**DATA TO EXAMINE**.
::::::::::

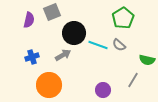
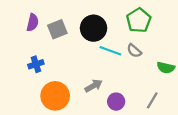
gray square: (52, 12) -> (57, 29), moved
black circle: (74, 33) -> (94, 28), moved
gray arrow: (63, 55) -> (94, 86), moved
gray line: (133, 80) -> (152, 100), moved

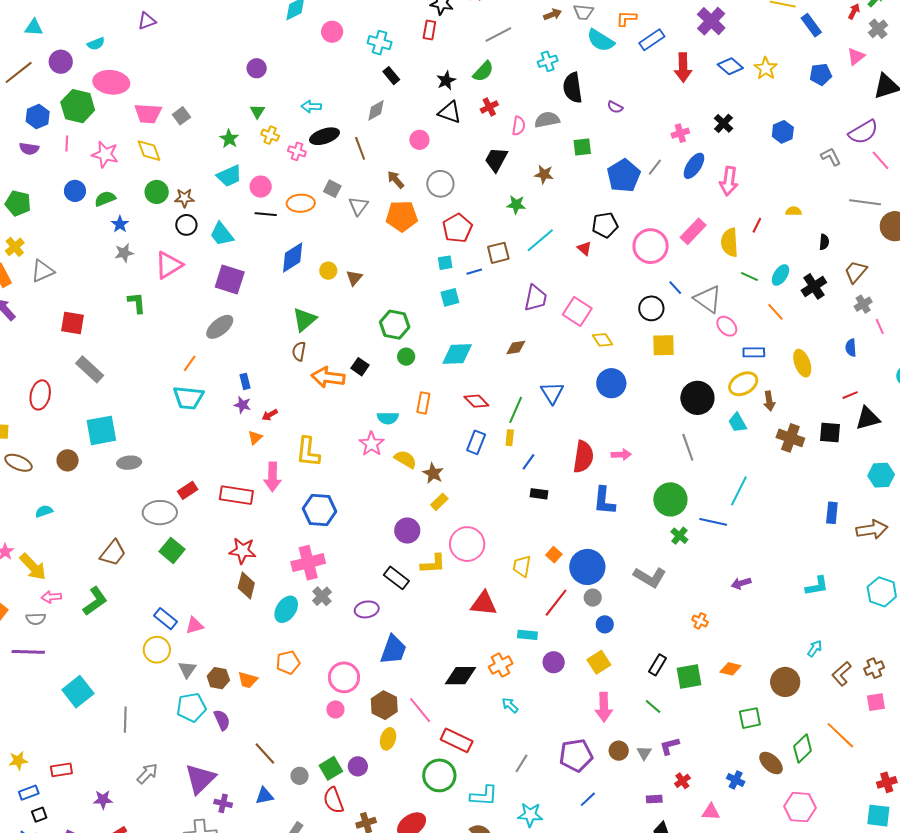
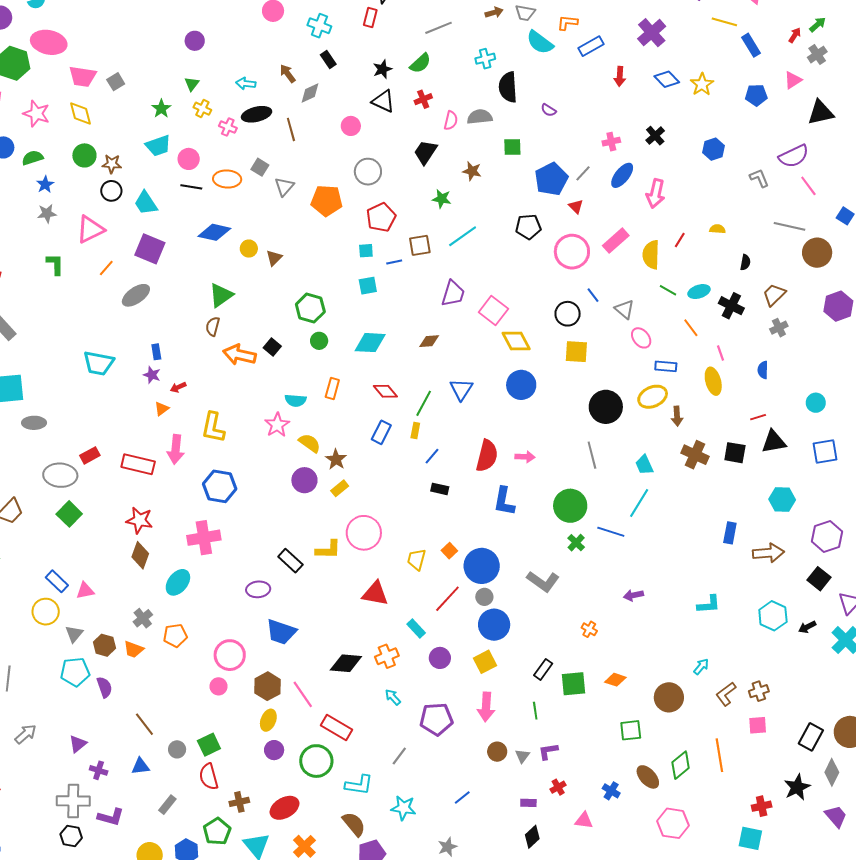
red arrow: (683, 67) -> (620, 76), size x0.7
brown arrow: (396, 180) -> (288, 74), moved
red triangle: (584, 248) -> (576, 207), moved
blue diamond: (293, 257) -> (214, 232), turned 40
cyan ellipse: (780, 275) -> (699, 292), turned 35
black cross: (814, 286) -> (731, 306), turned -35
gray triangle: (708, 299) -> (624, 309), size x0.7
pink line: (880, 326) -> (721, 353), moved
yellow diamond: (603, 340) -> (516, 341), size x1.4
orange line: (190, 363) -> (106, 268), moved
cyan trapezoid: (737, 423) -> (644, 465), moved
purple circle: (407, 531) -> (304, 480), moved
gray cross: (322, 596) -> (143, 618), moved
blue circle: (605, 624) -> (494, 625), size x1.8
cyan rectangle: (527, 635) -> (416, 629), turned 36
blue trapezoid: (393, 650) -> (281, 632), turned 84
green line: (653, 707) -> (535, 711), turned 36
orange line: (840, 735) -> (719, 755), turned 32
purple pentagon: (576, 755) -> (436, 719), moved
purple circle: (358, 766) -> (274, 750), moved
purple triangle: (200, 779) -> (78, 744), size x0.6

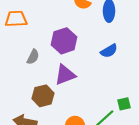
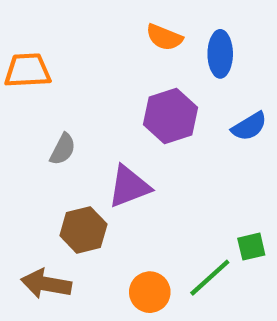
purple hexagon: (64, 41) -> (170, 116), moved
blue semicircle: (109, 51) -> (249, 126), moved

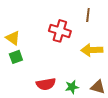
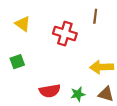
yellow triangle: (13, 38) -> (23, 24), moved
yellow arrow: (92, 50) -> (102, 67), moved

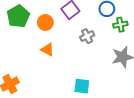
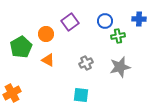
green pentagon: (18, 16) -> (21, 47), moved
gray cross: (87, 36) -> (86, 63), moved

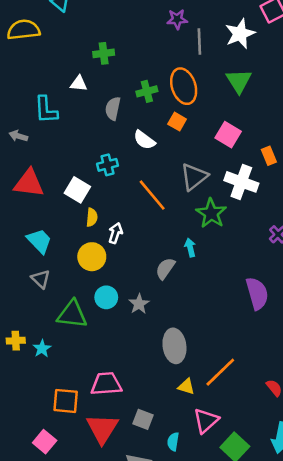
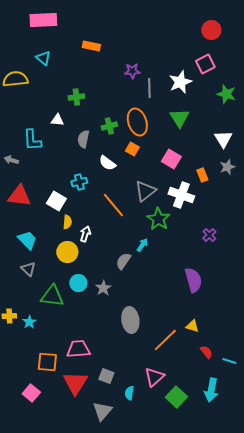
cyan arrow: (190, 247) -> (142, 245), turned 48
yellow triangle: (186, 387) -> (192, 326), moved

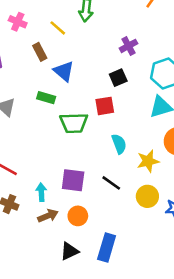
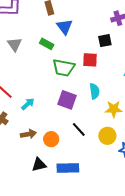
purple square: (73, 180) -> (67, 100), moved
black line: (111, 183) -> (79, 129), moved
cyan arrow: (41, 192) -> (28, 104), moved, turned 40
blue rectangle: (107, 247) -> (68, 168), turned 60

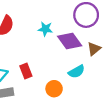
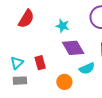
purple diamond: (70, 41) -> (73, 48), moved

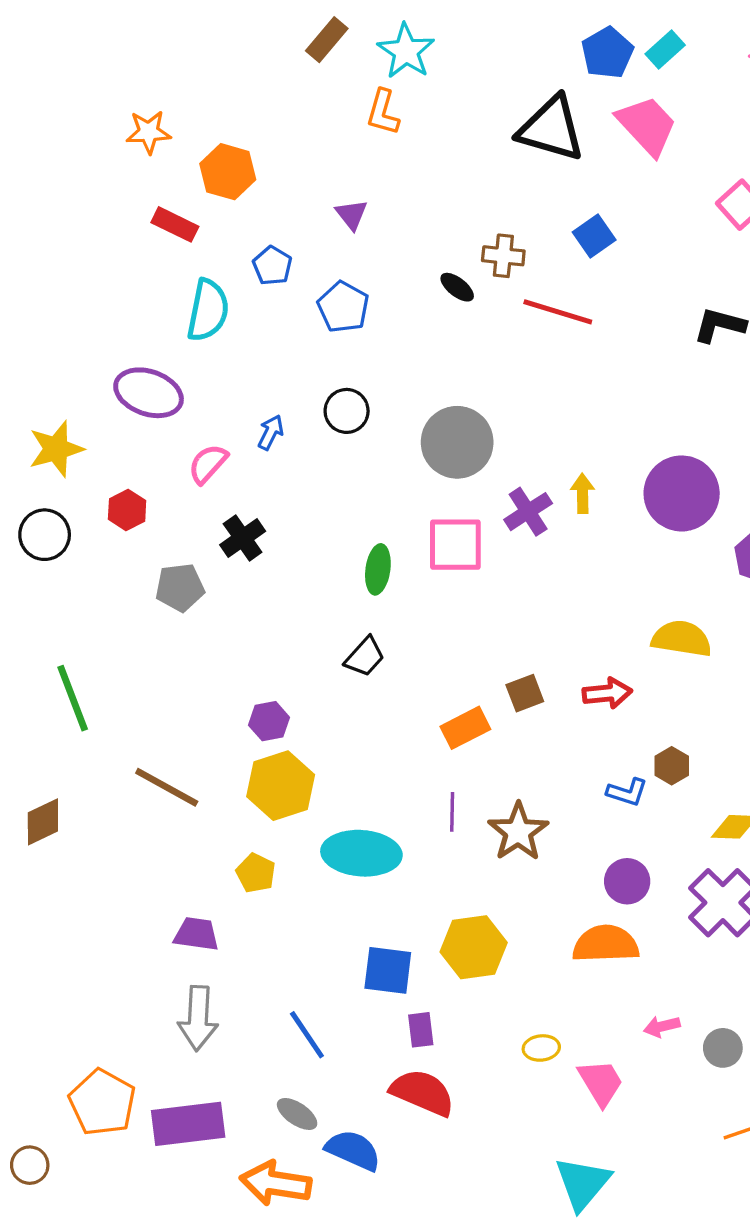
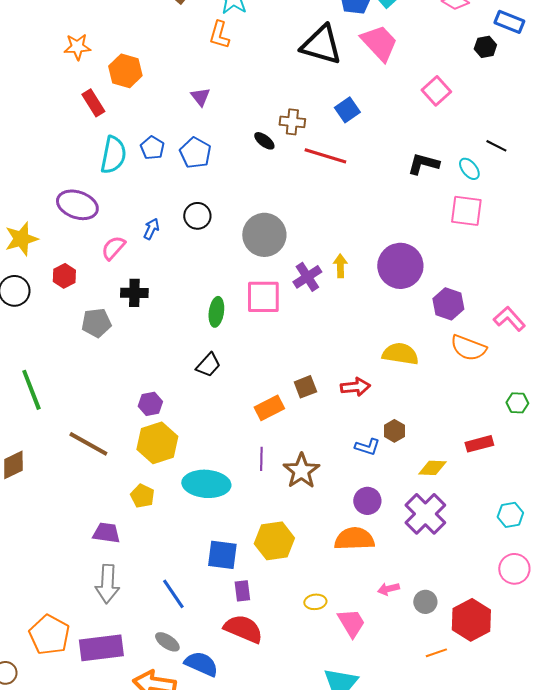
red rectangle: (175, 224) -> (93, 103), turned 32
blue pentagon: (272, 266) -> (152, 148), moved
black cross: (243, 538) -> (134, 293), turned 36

::::::::::

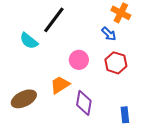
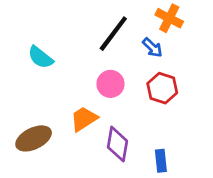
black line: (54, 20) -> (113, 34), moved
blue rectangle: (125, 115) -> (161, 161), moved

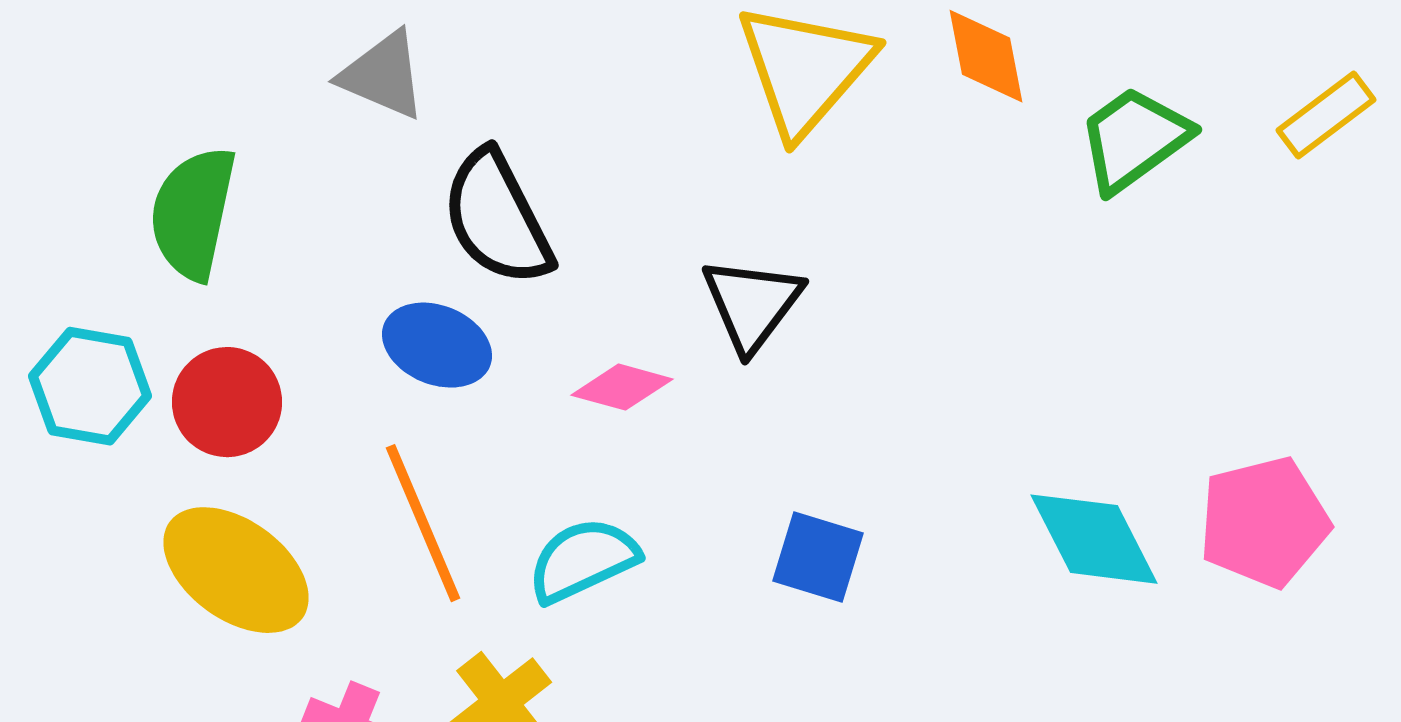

::::::::::

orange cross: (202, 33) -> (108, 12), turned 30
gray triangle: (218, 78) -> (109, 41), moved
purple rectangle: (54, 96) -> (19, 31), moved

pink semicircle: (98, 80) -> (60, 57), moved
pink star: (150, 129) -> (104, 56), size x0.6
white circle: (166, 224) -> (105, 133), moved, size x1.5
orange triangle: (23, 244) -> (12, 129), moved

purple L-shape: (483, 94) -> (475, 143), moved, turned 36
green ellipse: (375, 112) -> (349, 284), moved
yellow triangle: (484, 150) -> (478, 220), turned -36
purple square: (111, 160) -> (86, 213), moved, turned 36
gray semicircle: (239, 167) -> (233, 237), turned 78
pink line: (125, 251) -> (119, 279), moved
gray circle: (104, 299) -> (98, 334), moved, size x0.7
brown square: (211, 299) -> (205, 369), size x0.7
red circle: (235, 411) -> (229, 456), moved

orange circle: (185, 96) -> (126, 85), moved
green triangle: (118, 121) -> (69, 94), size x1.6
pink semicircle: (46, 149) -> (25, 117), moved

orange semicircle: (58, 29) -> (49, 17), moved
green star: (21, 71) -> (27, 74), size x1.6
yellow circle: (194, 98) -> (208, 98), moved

::::::::::

**WHAT THIS TASK INVOLVES**. Print again the lines of the entries above that fall between the line holding "gray semicircle: (239, 167)" and the line holding "yellow circle: (194, 98) -> (208, 98), moved", inclusive, exactly as they stand.

**REPLY TO THE EXERCISE**.
gray semicircle: (239, 167) -> (233, 237), turned 78
pink line: (125, 251) -> (119, 279), moved
gray circle: (104, 299) -> (98, 334), moved, size x0.7
brown square: (211, 299) -> (205, 369), size x0.7
red circle: (235, 411) -> (229, 456), moved

orange circle: (185, 96) -> (126, 85), moved
green triangle: (118, 121) -> (69, 94), size x1.6
pink semicircle: (46, 149) -> (25, 117), moved

orange semicircle: (58, 29) -> (49, 17), moved
green star: (21, 71) -> (27, 74), size x1.6
yellow circle: (194, 98) -> (208, 98), moved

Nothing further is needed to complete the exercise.